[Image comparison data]

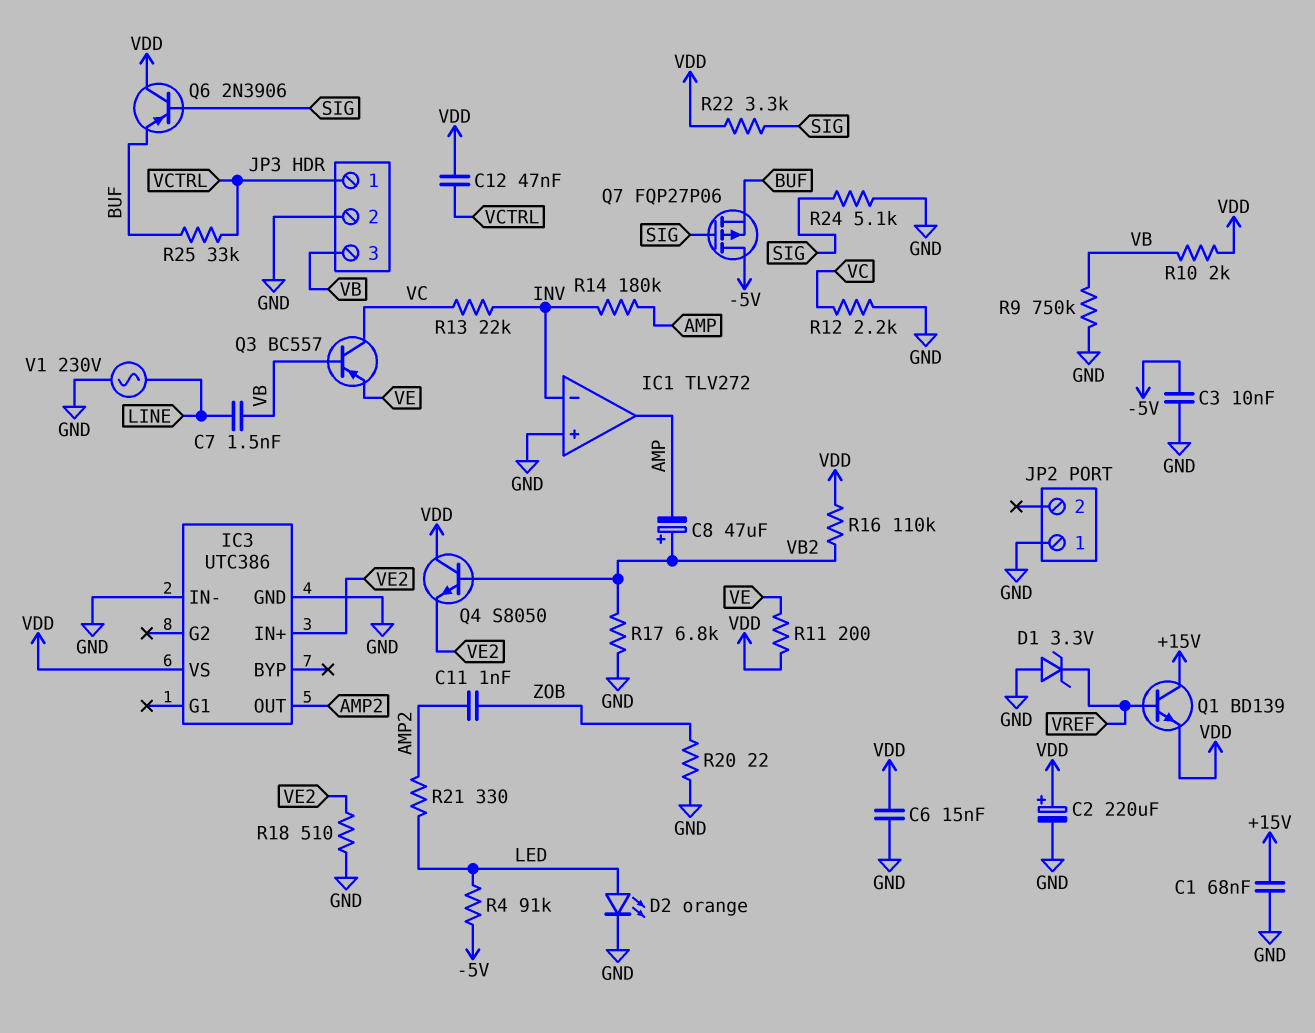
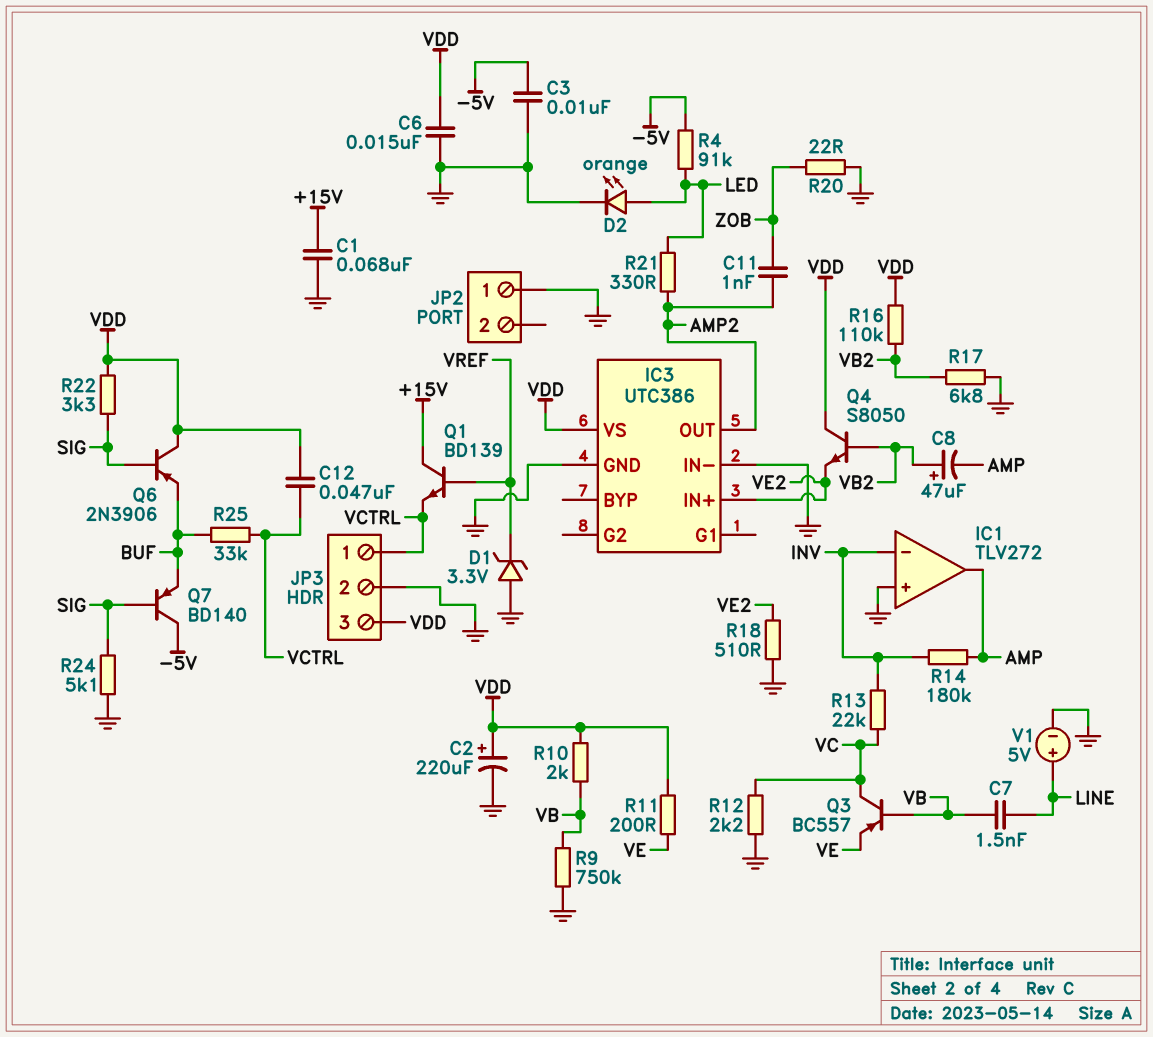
JP3 pin 3: VB -> VDD
Q1: NPN BD139 (B VREF, C +15V, E VDD) -> NPN BD139 (B VREF, C +15V, E VCTRL)
Q7: PMOS FQP27P06 (G SIG, D -5V, S BUF) -> PNP BD140 (B SIG, C -5V, E BUF)
V1: AC 230V (GND, LINE) -> 5V (plus LINE, minus GND)

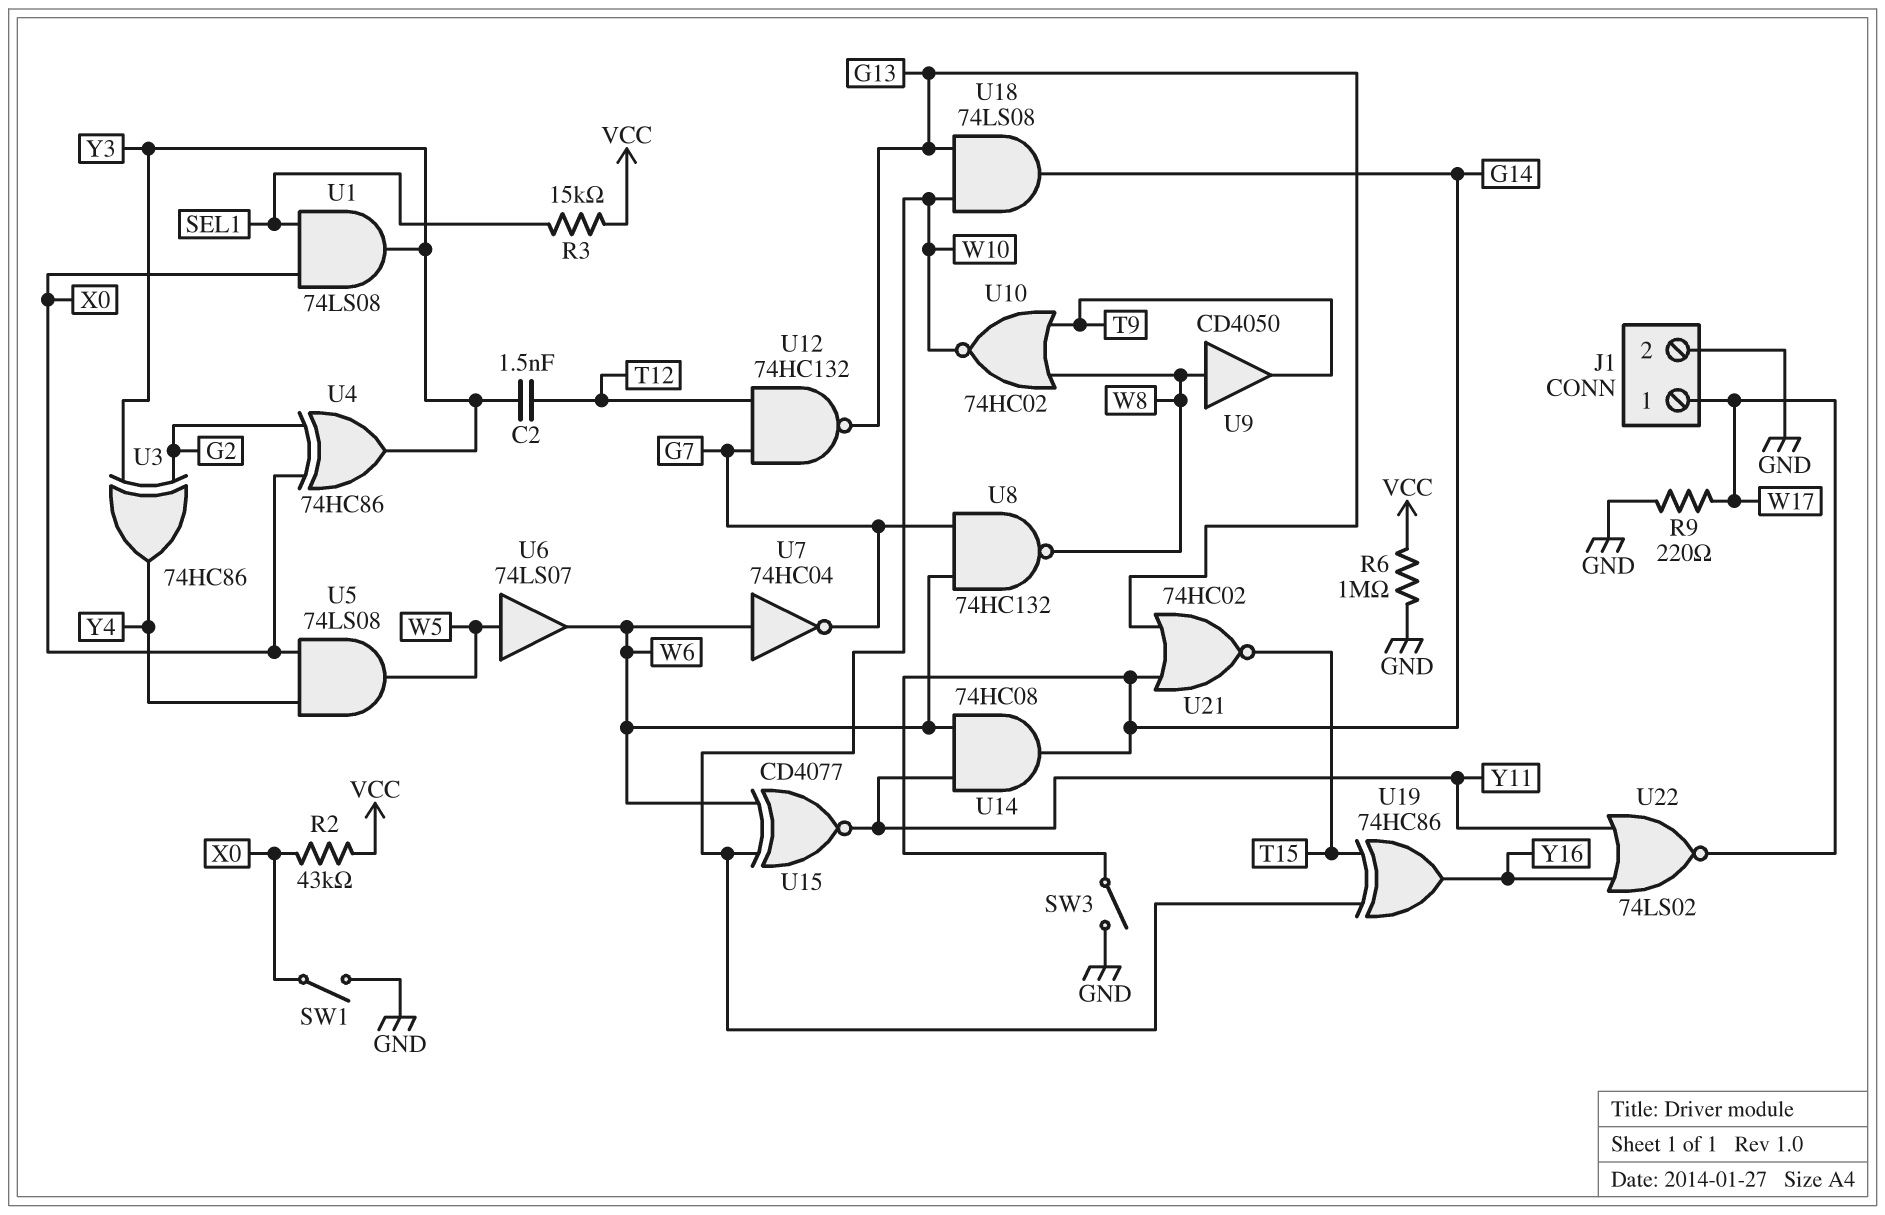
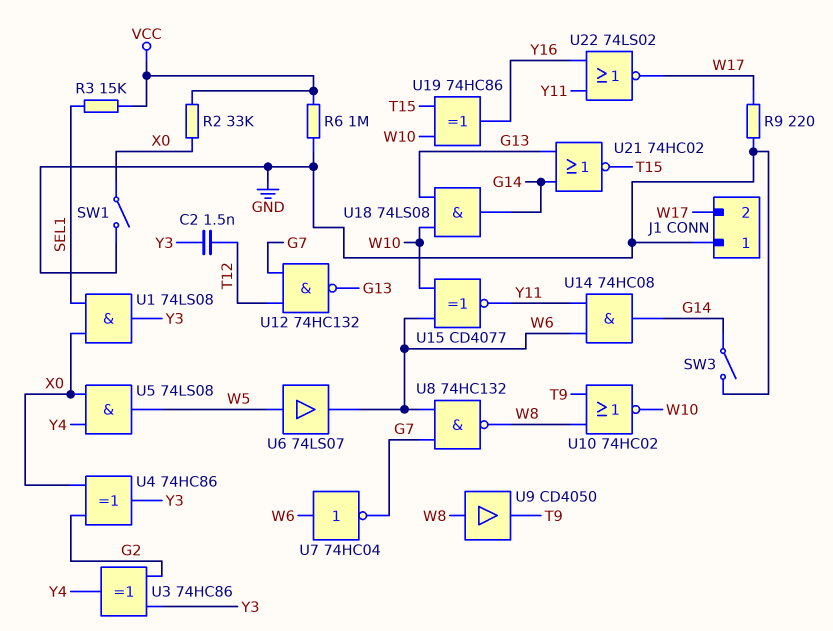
J1 pin 1: W17 -> GND
J1 pin 2: GND -> W17
R2: 43k (VCC, X0) -> 33k (VCC, X0)

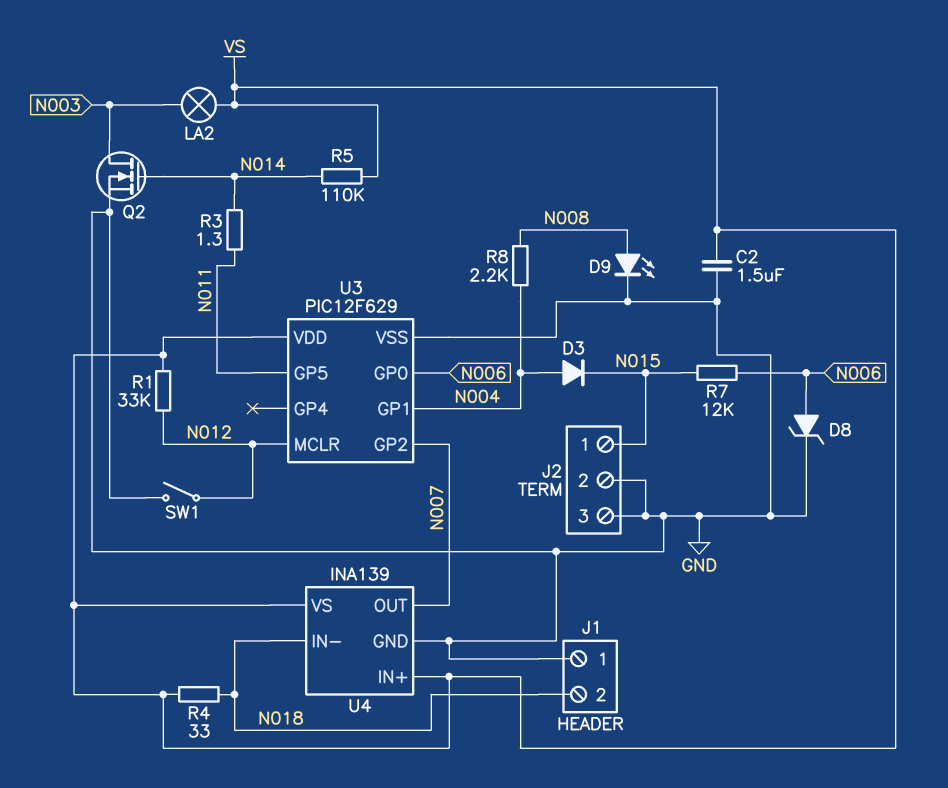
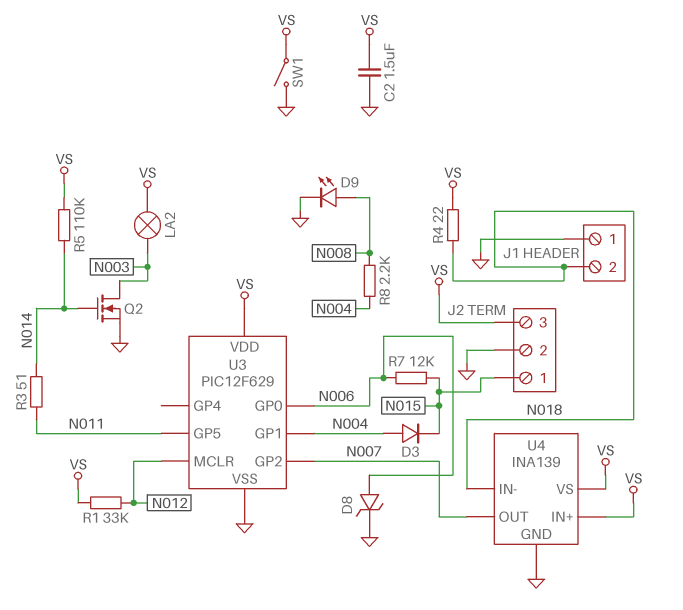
J2 pin 3: GND -> VS
R3: 1.3 (N011, N014) -> 51 (N011, N014)
R4: 33 (N018, VS) -> 22 (N018, VS)
SW1: switch (GND, N012) -> switch (GND, VS)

Exercise:
The copy should hold every entry above word for word and none of the pictures.

Solution for this task:
JP3 pin 3: VB -> VDD
Q1: NPN BD139 (B VREF, C +15V, E VDD) -> NPN BD139 (B VREF, C +15V, E VCTRL)
Q7: PMOS FQP27P06 (G SIG, D -5V, S BUF) -> PNP BD140 (B SIG, C -5V, E BUF)
V1: AC 230V (GND, LINE) -> 5V (plus LINE, minus GND)

J1 pin 1: W17 -> GND
J1 pin 2: GND -> W17
R2: 43k (VCC, X0) -> 33k (VCC, X0)

J2 pin 3: GND -> VS
R3: 1.3 (N011, N014) -> 51 (N011, N014)
R4: 33 (N018, VS) -> 22 (N018, VS)
SW1: switch (GND, N012) -> switch (GND, VS)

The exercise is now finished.